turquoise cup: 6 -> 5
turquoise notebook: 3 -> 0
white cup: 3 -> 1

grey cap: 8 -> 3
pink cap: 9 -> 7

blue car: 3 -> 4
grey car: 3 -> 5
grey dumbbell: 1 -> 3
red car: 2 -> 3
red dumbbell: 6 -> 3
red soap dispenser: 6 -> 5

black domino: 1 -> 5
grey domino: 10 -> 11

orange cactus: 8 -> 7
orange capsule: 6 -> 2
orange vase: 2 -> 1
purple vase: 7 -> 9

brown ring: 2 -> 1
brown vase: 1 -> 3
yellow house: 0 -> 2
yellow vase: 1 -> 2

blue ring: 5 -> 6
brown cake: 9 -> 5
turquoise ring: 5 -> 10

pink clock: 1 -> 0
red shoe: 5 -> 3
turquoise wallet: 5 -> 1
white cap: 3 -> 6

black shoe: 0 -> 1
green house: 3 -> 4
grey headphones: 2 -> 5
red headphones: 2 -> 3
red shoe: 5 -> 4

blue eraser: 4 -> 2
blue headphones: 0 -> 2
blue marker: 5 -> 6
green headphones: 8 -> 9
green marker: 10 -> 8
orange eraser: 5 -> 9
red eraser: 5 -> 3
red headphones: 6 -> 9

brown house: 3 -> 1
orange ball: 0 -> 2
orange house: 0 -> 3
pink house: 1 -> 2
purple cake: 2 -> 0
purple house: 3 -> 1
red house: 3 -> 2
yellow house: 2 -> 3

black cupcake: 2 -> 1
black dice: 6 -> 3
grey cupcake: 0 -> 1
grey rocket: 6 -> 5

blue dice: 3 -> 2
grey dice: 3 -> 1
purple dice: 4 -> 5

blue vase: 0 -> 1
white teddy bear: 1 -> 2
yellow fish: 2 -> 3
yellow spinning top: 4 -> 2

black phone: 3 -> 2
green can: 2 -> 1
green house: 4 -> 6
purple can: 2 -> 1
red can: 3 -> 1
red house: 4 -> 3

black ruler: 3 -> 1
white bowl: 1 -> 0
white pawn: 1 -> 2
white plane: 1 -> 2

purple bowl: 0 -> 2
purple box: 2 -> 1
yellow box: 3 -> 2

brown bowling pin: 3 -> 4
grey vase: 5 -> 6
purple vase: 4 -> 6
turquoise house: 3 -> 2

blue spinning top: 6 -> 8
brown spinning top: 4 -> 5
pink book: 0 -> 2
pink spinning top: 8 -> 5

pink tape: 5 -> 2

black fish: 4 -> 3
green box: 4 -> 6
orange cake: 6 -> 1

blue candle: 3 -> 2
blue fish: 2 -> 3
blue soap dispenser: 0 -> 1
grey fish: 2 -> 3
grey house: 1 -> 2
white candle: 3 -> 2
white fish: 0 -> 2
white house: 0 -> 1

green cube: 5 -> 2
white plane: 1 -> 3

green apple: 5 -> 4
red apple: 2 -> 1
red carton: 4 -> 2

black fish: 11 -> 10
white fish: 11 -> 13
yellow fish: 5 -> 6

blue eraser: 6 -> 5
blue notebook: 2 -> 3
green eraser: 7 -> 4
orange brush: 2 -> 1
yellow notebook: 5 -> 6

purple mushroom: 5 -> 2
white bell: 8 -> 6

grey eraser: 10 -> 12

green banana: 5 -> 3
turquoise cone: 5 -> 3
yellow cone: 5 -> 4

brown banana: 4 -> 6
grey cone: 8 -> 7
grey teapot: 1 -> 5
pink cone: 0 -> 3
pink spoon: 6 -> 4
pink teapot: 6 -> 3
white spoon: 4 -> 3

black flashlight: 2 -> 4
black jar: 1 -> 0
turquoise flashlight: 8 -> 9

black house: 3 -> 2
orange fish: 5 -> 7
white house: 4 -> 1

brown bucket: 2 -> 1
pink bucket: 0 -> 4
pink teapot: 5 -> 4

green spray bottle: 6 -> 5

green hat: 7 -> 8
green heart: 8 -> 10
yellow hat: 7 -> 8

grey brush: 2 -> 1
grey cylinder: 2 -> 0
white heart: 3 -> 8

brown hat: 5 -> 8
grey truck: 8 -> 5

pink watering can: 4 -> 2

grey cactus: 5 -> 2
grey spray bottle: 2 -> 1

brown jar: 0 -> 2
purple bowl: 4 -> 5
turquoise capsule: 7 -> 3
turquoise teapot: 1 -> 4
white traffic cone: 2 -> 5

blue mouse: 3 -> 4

——

**Task directions**
When you reach the line that contains "red eraser: 5 -> 3", stop; output it and every line before it from the start of the data, exactly as written.

**Completed exercise**
turquoise cup: 6 -> 5
turquoise notebook: 3 -> 0
white cup: 3 -> 1

grey cap: 8 -> 3
pink cap: 9 -> 7

blue car: 3 -> 4
grey car: 3 -> 5
grey dumbbell: 1 -> 3
red car: 2 -> 3
red dumbbell: 6 -> 3
red soap dispenser: 6 -> 5

black domino: 1 -> 5
grey domino: 10 -> 11

orange cactus: 8 -> 7
orange capsule: 6 -> 2
orange vase: 2 -> 1
purple vase: 7 -> 9

brown ring: 2 -> 1
brown vase: 1 -> 3
yellow house: 0 -> 2
yellow vase: 1 -> 2

blue ring: 5 -> 6
brown cake: 9 -> 5
turquoise ring: 5 -> 10

pink clock: 1 -> 0
red shoe: 5 -> 3
turquoise wallet: 5 -> 1
white cap: 3 -> 6

black shoe: 0 -> 1
green house: 3 -> 4
grey headphones: 2 -> 5
red headphones: 2 -> 3
red shoe: 5 -> 4

blue eraser: 4 -> 2
blue headphones: 0 -> 2
blue marker: 5 -> 6
green headphones: 8 -> 9
green marker: 10 -> 8
orange eraser: 5 -> 9
red eraser: 5 -> 3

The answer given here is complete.